Repeat the material below word for word, starting at the first line and ending at the line that contains "Jonathan [659, 337]".

(Recorded data)
— start —

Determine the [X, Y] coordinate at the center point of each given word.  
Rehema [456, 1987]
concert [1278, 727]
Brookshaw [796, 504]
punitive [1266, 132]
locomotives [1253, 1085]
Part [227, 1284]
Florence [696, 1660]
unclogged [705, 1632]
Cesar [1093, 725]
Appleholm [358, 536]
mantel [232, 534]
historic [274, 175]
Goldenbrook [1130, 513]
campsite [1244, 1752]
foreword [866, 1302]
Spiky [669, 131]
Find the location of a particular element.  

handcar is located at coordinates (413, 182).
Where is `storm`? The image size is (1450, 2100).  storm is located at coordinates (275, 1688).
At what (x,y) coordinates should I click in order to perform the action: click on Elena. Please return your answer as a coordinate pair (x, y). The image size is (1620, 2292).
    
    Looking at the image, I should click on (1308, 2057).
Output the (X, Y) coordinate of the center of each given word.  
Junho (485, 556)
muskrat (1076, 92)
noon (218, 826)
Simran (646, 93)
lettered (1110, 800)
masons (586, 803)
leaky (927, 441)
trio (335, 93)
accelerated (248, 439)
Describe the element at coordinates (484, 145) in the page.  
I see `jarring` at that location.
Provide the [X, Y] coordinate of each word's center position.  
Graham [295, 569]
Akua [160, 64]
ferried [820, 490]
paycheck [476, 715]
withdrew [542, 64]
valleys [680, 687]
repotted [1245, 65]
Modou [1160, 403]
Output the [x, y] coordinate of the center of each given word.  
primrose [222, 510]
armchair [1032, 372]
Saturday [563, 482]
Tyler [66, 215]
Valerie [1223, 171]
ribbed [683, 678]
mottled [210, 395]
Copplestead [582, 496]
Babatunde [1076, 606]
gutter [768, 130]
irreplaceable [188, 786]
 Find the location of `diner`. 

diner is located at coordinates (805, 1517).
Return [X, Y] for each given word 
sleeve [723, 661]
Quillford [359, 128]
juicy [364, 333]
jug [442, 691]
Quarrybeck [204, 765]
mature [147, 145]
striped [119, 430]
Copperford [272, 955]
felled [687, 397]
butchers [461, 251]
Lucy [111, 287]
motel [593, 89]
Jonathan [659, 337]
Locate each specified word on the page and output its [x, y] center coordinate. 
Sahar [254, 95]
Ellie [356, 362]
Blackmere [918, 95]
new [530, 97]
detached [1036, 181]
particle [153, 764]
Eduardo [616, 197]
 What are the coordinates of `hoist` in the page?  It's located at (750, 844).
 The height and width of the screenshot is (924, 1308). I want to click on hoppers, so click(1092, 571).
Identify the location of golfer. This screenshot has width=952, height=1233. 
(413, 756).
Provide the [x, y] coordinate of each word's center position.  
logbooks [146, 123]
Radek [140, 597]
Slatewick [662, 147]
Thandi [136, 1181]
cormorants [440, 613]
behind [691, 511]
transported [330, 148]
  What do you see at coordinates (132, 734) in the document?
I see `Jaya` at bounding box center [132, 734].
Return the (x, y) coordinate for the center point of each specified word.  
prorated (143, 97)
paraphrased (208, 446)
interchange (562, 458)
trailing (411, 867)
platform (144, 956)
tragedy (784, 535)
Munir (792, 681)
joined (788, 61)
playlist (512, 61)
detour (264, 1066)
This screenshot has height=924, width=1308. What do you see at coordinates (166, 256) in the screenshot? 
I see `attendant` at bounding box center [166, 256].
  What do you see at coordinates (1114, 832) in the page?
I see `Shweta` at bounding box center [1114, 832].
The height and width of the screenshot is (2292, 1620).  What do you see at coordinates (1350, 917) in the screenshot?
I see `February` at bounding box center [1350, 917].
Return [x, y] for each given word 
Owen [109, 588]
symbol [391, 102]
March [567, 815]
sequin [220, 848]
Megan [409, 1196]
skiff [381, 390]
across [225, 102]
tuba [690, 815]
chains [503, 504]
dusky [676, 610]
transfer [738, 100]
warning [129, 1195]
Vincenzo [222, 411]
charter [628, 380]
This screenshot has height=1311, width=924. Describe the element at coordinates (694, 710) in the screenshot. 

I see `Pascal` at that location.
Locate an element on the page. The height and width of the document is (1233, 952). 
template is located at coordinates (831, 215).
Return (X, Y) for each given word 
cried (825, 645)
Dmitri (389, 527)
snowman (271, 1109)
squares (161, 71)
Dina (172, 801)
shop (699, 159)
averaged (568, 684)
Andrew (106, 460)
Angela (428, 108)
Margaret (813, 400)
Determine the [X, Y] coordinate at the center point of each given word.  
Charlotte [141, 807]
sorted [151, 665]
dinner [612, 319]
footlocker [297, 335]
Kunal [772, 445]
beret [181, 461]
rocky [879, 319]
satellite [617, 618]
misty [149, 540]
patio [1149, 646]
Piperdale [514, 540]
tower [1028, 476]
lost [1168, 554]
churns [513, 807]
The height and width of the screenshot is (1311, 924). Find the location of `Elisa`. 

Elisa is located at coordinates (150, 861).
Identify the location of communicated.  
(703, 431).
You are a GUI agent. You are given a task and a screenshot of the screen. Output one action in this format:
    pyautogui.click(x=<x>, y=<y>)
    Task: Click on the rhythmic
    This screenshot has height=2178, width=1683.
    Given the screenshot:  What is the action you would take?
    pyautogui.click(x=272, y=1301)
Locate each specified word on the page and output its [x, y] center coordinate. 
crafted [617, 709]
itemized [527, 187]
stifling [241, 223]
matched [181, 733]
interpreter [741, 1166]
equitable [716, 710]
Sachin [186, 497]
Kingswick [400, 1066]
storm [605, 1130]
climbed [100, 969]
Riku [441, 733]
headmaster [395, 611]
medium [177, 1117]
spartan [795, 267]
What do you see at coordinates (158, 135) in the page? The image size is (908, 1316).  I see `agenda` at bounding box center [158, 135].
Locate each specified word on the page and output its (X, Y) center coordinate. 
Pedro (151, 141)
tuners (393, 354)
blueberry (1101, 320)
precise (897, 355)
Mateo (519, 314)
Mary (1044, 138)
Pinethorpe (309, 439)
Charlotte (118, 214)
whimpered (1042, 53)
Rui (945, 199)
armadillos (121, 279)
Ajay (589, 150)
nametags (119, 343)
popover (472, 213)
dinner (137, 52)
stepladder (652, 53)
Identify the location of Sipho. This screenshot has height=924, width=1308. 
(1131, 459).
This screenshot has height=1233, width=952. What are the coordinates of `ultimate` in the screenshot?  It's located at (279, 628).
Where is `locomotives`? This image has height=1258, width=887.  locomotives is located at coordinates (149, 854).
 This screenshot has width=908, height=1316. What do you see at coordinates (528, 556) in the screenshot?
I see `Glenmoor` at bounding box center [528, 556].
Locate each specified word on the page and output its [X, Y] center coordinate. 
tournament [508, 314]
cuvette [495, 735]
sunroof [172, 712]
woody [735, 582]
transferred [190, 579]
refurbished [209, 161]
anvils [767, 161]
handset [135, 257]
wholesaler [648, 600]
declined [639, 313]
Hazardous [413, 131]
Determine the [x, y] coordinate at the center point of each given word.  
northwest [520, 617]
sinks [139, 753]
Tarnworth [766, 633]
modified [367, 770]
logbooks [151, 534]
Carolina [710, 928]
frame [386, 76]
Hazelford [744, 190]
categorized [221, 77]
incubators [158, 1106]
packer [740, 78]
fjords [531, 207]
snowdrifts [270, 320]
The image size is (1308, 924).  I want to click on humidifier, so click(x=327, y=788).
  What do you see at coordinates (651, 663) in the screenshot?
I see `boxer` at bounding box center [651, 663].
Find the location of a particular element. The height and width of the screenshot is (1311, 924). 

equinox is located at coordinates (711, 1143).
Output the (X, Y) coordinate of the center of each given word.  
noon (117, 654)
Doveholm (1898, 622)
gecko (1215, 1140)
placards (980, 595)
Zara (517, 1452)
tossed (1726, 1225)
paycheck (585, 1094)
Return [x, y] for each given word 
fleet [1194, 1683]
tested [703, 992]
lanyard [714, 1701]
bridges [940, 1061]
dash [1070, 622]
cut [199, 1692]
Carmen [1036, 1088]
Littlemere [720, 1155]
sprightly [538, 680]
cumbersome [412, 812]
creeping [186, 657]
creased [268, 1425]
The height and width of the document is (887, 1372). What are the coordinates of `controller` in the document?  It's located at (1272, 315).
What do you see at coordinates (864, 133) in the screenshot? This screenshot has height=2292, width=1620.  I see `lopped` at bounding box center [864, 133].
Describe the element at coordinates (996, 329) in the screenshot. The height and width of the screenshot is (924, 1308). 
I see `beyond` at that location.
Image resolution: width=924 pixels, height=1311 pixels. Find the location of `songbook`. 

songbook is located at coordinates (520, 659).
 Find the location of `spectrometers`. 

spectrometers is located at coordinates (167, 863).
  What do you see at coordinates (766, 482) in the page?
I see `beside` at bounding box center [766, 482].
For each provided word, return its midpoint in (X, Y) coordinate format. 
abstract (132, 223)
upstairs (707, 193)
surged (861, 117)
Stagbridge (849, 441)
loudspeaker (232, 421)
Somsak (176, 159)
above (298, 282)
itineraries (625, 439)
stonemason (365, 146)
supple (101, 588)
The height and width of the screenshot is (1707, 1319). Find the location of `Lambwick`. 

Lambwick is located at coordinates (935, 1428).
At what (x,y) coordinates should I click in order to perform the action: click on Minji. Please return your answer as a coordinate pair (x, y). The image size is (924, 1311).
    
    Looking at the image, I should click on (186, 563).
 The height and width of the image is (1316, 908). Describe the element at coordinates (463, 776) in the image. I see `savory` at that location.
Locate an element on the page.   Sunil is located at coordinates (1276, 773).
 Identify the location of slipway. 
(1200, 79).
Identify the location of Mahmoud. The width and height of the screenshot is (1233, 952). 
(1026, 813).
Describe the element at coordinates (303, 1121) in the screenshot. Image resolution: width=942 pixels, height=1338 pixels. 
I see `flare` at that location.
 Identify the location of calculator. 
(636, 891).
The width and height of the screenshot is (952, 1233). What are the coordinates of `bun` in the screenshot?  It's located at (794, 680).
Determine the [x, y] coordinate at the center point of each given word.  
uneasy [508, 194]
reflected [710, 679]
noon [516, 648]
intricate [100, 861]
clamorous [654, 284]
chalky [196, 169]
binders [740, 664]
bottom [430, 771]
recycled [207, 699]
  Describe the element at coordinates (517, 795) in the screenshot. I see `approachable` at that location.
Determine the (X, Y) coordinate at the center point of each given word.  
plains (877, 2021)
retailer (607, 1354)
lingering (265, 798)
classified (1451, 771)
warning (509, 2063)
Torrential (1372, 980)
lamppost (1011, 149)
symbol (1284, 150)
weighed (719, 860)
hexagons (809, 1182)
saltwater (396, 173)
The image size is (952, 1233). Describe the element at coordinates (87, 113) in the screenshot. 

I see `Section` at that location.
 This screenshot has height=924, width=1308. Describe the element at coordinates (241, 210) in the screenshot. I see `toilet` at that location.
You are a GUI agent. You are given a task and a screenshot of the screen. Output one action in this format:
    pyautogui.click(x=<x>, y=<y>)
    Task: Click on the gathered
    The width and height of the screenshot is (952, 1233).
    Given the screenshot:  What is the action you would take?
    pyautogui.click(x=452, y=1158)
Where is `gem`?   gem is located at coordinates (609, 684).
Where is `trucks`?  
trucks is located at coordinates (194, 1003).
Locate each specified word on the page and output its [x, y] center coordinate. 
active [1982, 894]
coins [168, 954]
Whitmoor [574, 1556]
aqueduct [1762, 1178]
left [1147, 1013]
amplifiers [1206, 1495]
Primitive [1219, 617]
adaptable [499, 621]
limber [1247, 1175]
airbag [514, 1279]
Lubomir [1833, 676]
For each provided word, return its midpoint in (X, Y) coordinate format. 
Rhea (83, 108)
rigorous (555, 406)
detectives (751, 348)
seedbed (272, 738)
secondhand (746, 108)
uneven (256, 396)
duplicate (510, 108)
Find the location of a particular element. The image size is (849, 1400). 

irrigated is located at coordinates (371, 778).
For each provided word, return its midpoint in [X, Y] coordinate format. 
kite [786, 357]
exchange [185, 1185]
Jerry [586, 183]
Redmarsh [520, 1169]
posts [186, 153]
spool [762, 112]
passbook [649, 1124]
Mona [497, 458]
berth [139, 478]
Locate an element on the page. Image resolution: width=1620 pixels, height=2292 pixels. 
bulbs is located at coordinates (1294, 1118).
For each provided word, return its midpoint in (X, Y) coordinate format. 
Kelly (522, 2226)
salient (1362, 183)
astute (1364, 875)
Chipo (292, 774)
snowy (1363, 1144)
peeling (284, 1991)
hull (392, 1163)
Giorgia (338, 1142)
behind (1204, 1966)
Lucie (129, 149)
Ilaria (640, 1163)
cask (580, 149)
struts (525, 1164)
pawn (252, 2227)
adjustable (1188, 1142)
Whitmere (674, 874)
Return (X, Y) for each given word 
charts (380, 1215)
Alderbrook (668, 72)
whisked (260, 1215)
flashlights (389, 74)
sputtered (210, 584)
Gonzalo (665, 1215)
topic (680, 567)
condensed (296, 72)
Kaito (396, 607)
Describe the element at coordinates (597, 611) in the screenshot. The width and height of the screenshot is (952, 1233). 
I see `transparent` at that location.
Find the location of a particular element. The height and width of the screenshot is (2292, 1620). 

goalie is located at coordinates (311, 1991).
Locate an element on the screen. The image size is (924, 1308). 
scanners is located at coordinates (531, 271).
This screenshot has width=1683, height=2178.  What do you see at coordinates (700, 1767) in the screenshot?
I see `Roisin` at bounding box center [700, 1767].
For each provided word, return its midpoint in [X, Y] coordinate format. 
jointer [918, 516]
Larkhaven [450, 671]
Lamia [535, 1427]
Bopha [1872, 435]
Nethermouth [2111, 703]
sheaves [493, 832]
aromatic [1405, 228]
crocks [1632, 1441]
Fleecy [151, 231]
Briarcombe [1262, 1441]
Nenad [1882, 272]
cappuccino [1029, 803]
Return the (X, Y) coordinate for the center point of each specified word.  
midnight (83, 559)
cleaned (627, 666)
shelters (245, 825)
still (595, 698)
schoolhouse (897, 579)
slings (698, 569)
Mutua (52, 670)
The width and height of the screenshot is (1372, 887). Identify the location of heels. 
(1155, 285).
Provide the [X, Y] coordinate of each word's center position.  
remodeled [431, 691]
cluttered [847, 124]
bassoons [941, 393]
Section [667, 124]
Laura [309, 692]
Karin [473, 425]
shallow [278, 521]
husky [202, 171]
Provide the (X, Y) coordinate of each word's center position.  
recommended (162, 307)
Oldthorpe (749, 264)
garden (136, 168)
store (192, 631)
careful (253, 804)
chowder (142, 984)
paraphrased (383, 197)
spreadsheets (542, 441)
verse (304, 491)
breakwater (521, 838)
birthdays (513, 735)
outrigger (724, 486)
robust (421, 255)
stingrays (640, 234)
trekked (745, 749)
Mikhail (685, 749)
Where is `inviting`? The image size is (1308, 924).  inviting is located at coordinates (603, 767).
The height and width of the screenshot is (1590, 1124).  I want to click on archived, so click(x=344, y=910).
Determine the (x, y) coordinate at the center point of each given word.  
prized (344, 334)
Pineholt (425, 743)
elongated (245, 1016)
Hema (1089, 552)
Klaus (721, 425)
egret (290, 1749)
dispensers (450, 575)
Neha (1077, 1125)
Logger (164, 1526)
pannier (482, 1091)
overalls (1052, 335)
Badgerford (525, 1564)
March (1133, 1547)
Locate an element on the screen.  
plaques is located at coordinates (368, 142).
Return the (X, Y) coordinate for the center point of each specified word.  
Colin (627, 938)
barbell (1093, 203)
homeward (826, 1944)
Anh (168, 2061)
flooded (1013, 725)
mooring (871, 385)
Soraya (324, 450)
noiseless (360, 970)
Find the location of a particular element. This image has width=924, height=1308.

— end —

Correct answer ▸
Determine the [X, Y] coordinate at the center point of each given word.  
Rehema [456, 1987]
concert [1278, 727]
Brookshaw [796, 504]
punitive [1266, 132]
locomotives [1253, 1085]
Part [227, 1284]
Florence [696, 1660]
unclogged [705, 1632]
Cesar [1093, 725]
Appleholm [358, 536]
mantel [232, 534]
historic [274, 175]
Goldenbrook [1130, 513]
campsite [1244, 1752]
foreword [866, 1302]
Spiky [669, 131]
Find the location of a particular element.  

handcar is located at coordinates (413, 182).
Where is `storm`? The image size is (1450, 2100).  storm is located at coordinates (275, 1688).
At what (x,y) coordinates should I click in order to perform the action: click on Elena. Please return your answer as a coordinate pair (x, y). The image size is (1620, 2292).
    
    Looking at the image, I should click on (1308, 2057).
Output the (X, Y) coordinate of the center of each given word.  
Junho (485, 556)
muskrat (1076, 92)
noon (218, 826)
Simran (646, 93)
lettered (1110, 800)
masons (586, 803)
leaky (927, 441)
trio (335, 93)
accelerated (248, 439)
Describe the element at coordinates (484, 145) in the page.  
I see `jarring` at that location.
Provide the [X, Y] coordinate of each word's center position.  
Graham [295, 569]
Akua [160, 64]
ferried [820, 490]
paycheck [476, 715]
withdrew [542, 64]
valleys [680, 687]
repotted [1245, 65]
Modou [1160, 403]
Output the [x, y] coordinate of the center of each given word.  
primrose [222, 510]
armchair [1032, 372]
Saturday [563, 482]
Tyler [66, 215]
Valerie [1223, 171]
ribbed [683, 678]
mottled [210, 395]
Copplestead [582, 496]
Babatunde [1076, 606]
gutter [768, 130]
irreplaceable [188, 786]
 Find the location of `diner`. 

diner is located at coordinates (805, 1517).
Return [X, Y] for each given word 
sleeve [723, 661]
Quillford [359, 128]
juicy [364, 333]
jug [442, 691]
Quarrybeck [204, 765]
mature [147, 145]
striped [119, 430]
Copperford [272, 955]
felled [687, 397]
butchers [461, 251]
Lucy [111, 287]
motel [593, 89]
Jonathan [659, 337]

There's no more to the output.